→ **Problem statement**:
Copy out every line holding the string "camera" from the records below.

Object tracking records
━━━━━━━━━━━━━━━━

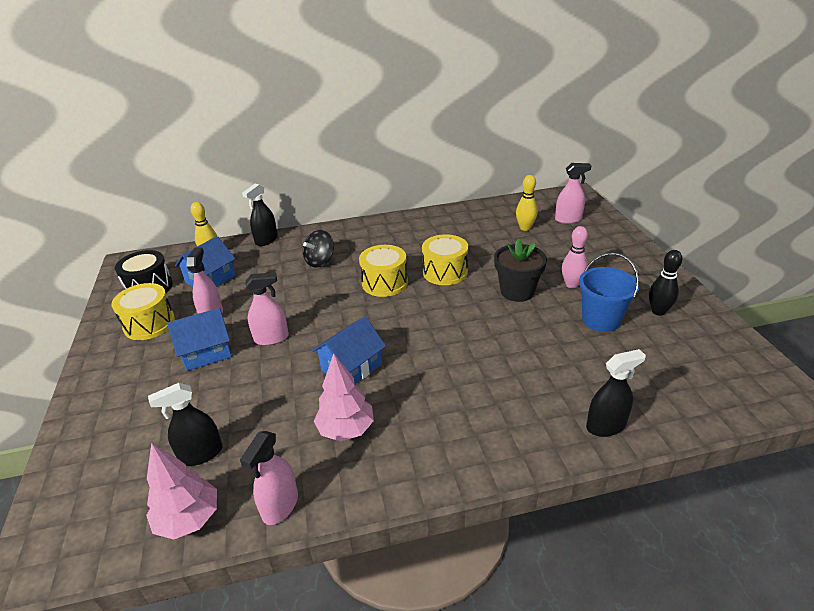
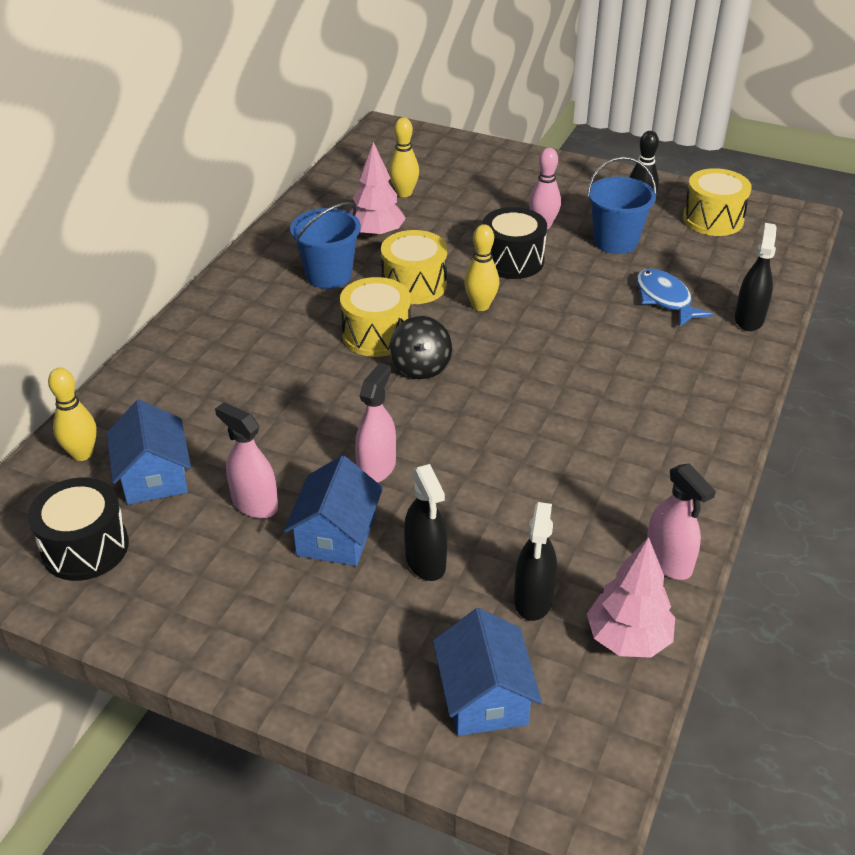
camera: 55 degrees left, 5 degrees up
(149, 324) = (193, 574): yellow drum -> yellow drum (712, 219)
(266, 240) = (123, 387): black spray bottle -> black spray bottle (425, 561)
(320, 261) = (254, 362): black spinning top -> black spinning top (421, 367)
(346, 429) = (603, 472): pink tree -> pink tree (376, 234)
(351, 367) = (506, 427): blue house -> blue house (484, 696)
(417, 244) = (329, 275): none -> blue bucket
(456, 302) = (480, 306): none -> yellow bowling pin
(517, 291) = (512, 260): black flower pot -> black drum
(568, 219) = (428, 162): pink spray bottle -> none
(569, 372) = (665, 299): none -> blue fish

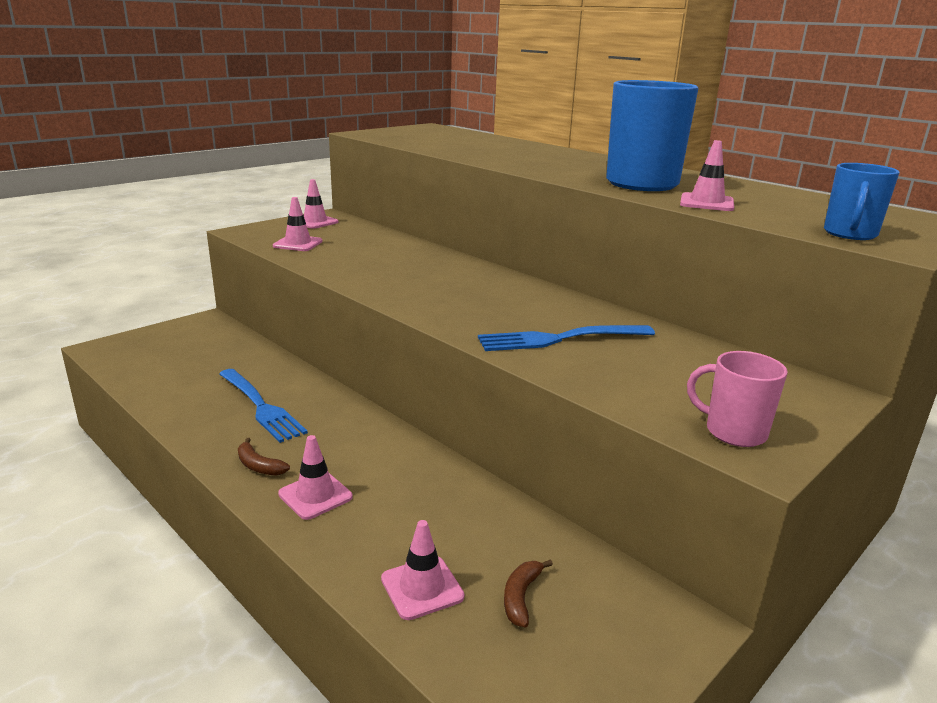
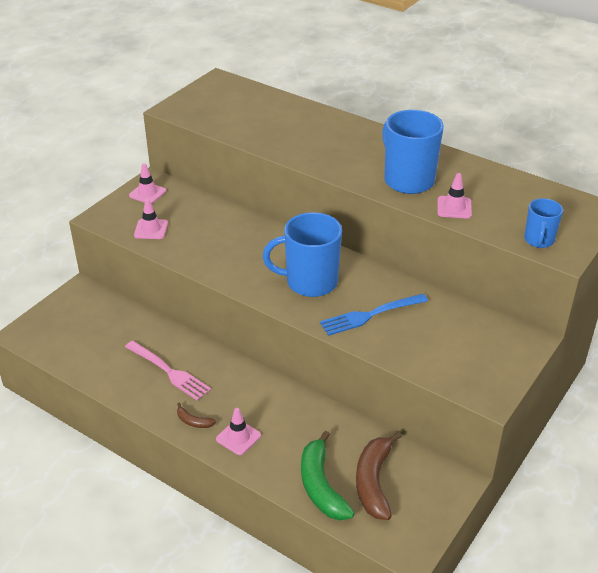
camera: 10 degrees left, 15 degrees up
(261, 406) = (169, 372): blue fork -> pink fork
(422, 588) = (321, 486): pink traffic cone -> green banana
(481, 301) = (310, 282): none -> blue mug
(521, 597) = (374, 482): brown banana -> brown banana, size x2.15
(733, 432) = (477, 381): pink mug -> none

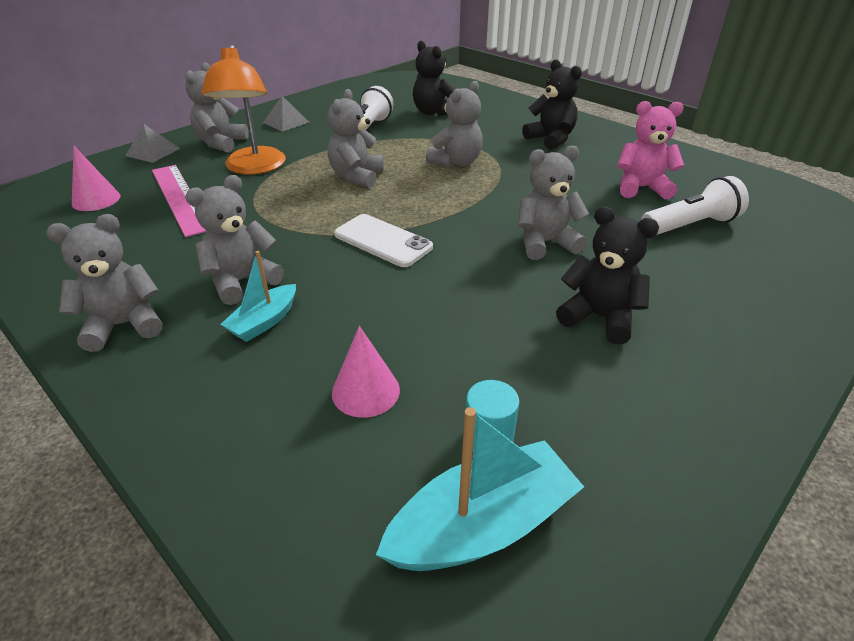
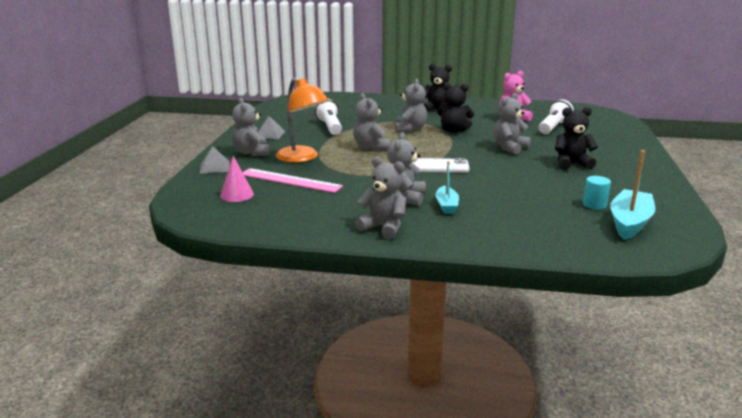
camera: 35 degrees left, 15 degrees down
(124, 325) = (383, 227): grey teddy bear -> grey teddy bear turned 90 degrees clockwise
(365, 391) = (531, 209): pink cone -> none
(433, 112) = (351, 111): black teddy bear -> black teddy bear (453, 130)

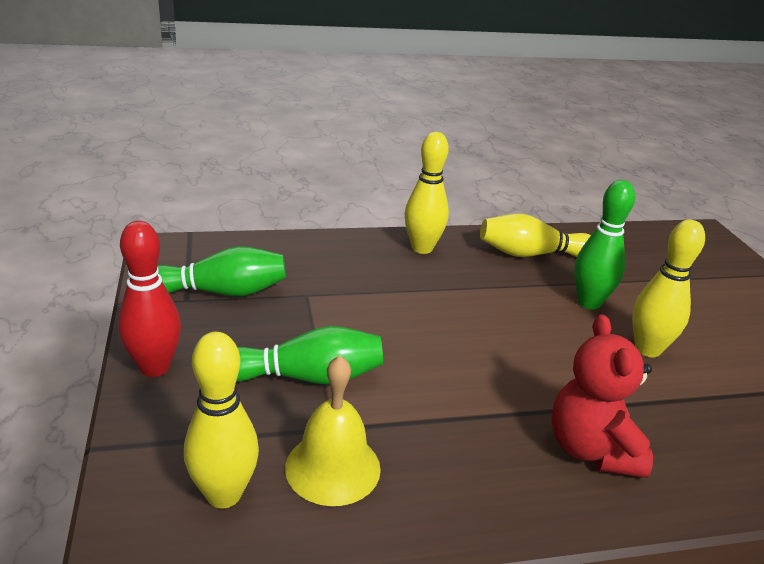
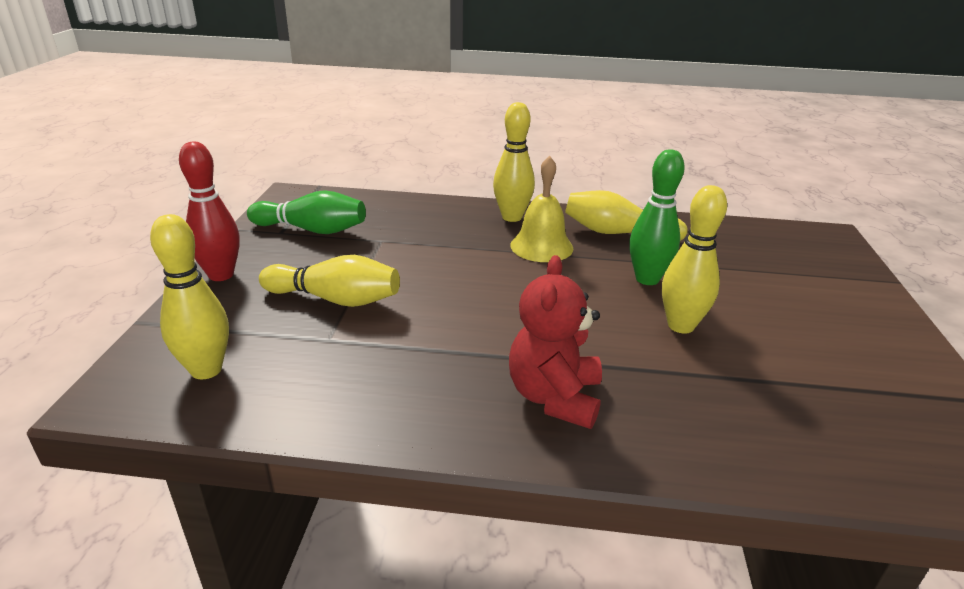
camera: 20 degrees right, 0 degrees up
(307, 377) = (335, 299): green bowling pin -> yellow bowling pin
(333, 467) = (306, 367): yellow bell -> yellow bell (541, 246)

━━━━━━━━━━━━━━━━

→ **Result of this task**:
camera: 55 degrees left, 5 degrees up
camera: 10 degrees left, 15 degrees up
camera: 35 degrees left, 15 degrees down
camera: 20 degrees right, 0 degrees up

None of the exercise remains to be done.